--- Record excerpts Enclosed Below ---

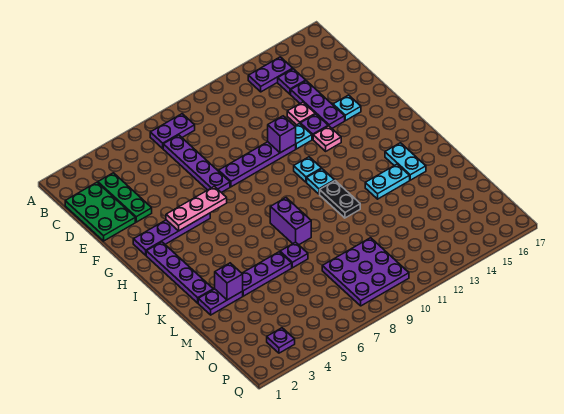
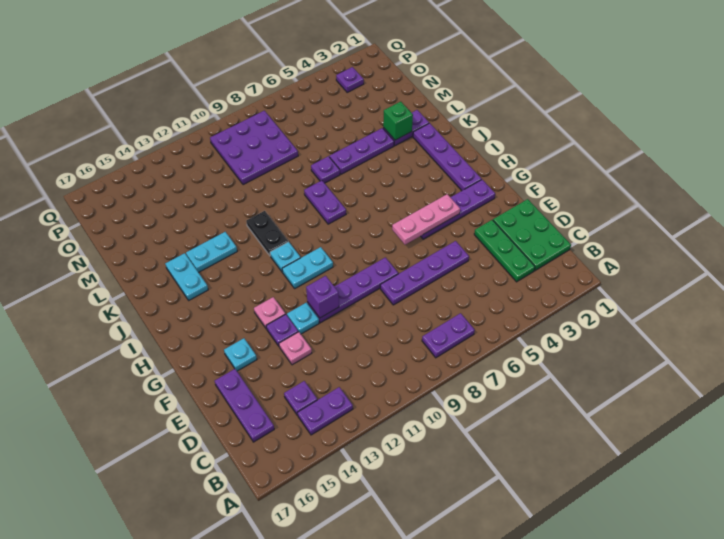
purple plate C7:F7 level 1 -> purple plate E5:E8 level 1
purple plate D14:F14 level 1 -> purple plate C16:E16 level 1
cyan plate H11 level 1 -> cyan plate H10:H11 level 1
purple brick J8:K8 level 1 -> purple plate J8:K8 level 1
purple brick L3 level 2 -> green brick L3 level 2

--- End of Enclosed Record excerpts ---
--- Record excerpts Enclosed Below ---

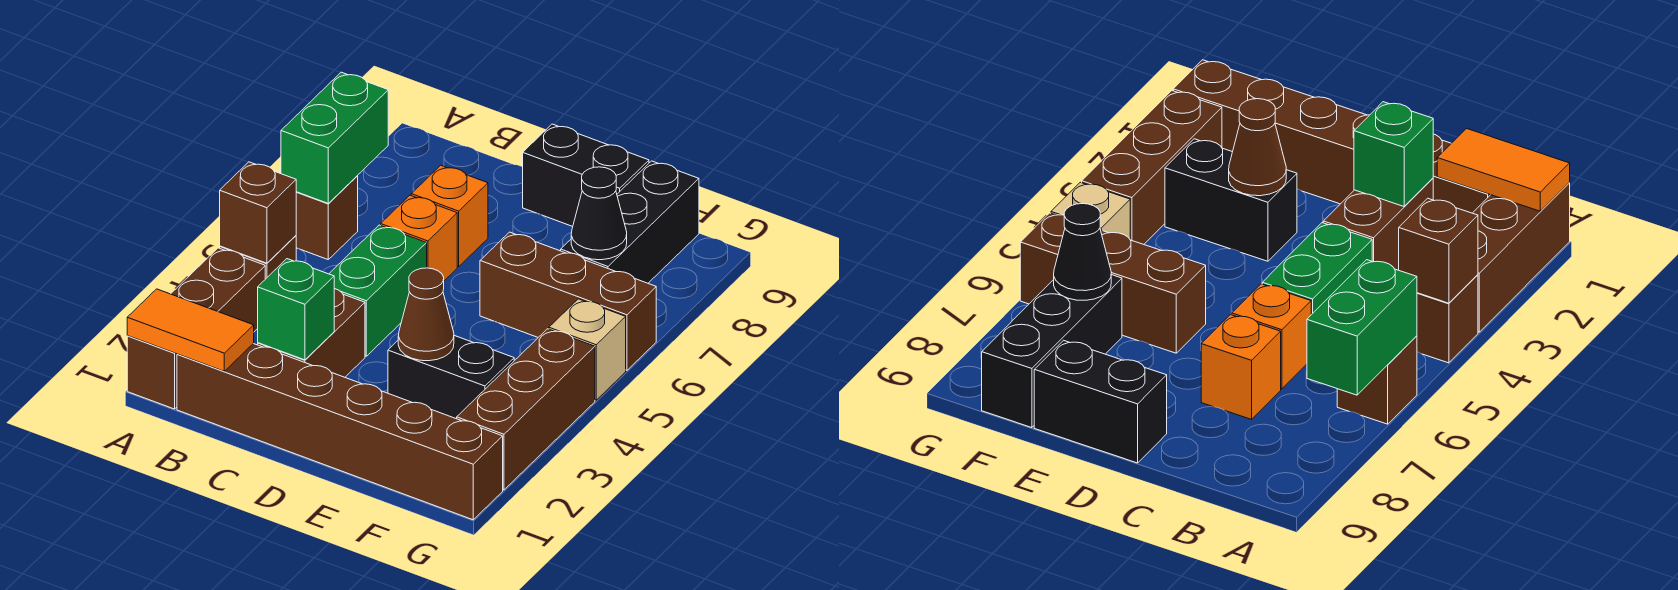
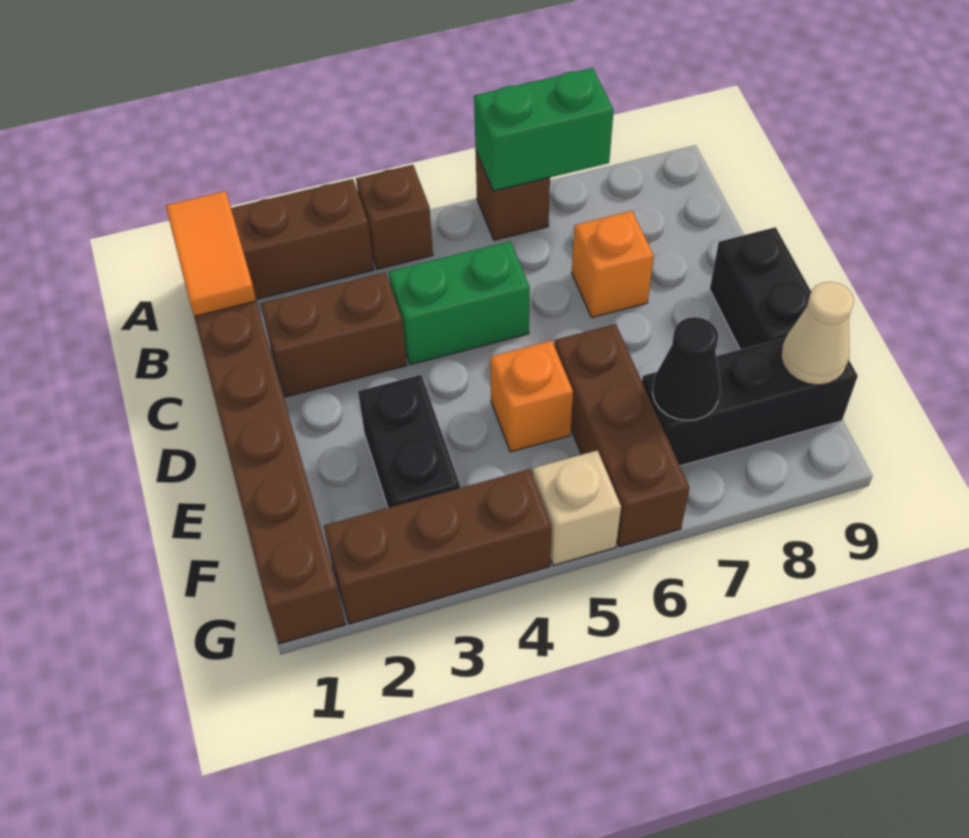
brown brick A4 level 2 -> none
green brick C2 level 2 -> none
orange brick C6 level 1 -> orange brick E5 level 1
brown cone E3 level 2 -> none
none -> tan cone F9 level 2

--- End of Enclosed Record excerpts ---

> _Work task_
From the records above, copy only the lines starting with the line that holds "green brick C2 level 2 -> none" and going on through the line that holds "none -> tan cone F9 level 2", exactly as written.

> _Solution for this problem_
green brick C2 level 2 -> none
orange brick C6 level 1 -> orange brick E5 level 1
brown cone E3 level 2 -> none
none -> tan cone F9 level 2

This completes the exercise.